**Directions:** For the records that follow, please set down exactly the lines between the one holding "camera: 160 degrees right, 5 degrees down" and the one holding "turquoise camera [769,391,840,495]", inclusive, and only those.

**Records for the exercise:**
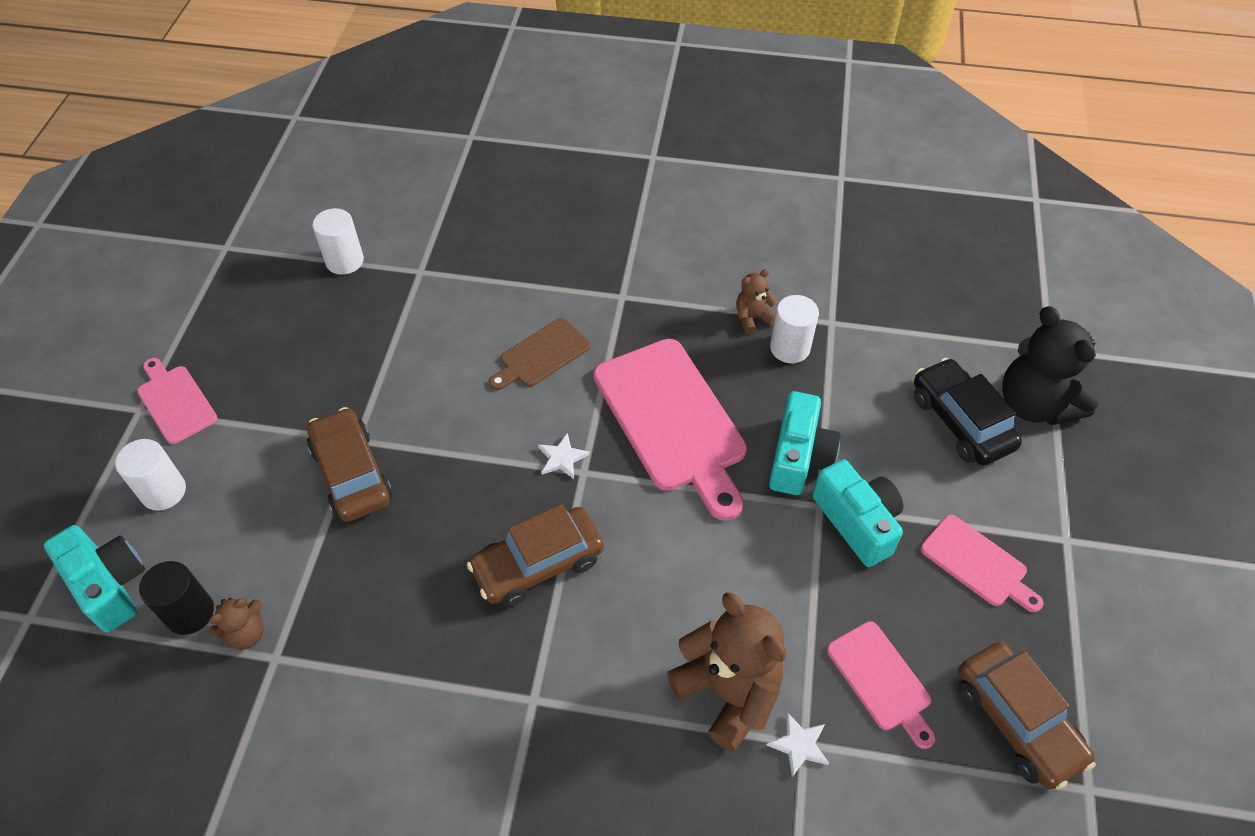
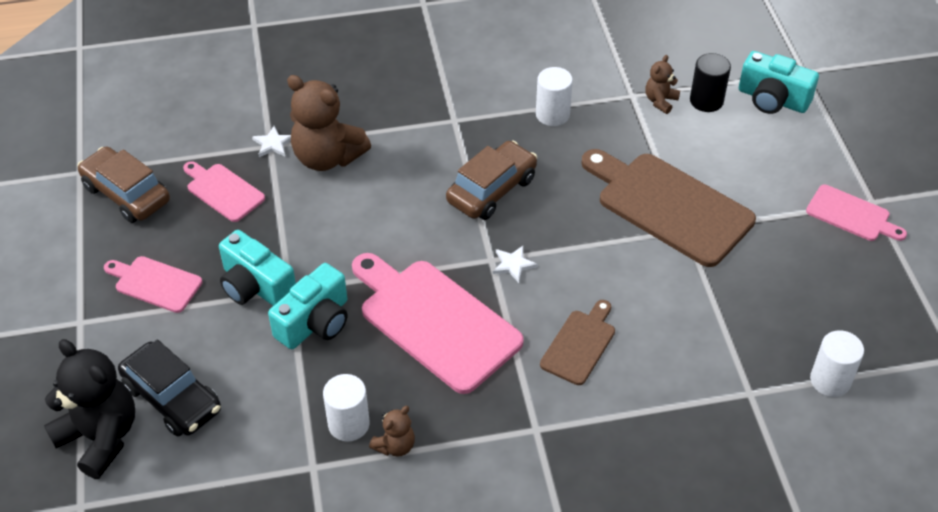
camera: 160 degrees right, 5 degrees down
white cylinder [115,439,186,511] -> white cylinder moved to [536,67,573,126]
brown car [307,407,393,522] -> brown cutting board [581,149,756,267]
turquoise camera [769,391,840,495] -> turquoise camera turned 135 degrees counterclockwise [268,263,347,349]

* * *

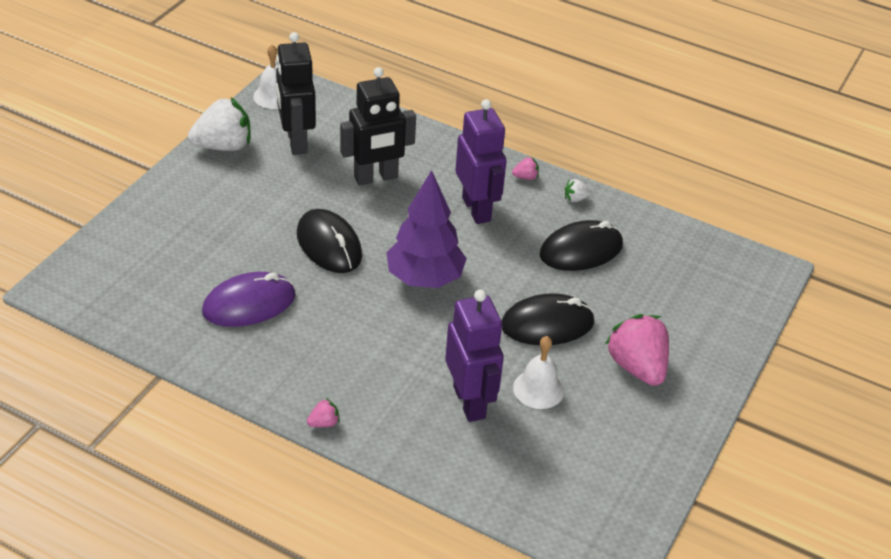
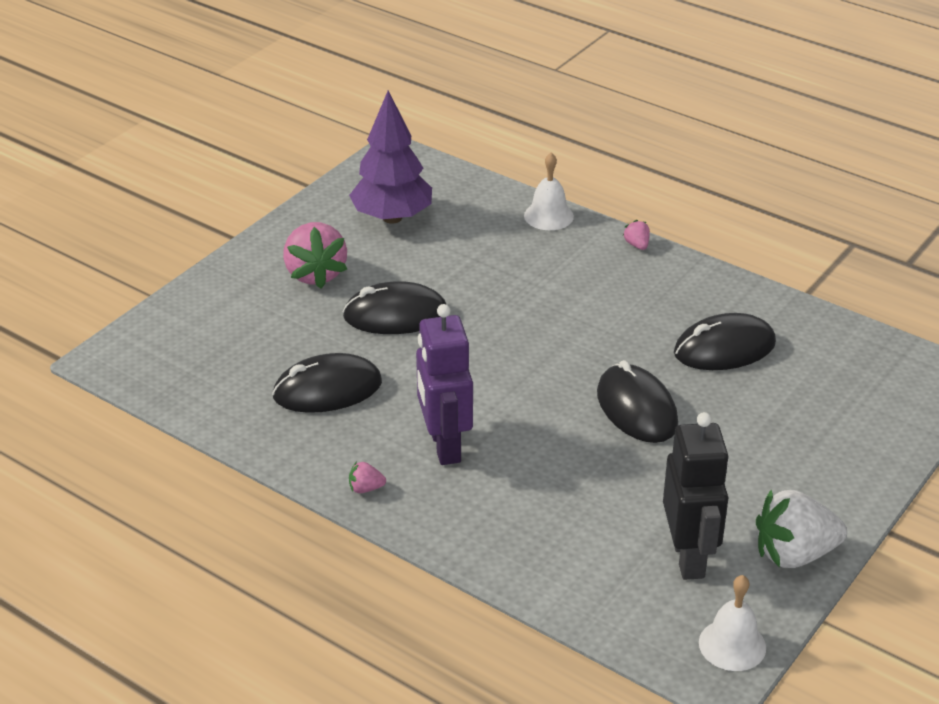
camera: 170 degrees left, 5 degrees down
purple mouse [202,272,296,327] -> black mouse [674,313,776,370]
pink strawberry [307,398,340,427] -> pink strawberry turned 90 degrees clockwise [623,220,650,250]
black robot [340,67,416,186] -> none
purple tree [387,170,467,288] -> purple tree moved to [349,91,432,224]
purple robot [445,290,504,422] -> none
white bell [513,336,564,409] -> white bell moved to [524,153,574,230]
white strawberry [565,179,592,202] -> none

**Answer box:**
camera: 160 degrees right, 5 degrees down
white cylinder [115,439,186,511] -> white cylinder moved to [536,67,573,126]
brown car [307,407,393,522] -> brown cutting board [581,149,756,267]
turquoise camera [769,391,840,495] -> turquoise camera turned 135 degrees counterclockwise [268,263,347,349]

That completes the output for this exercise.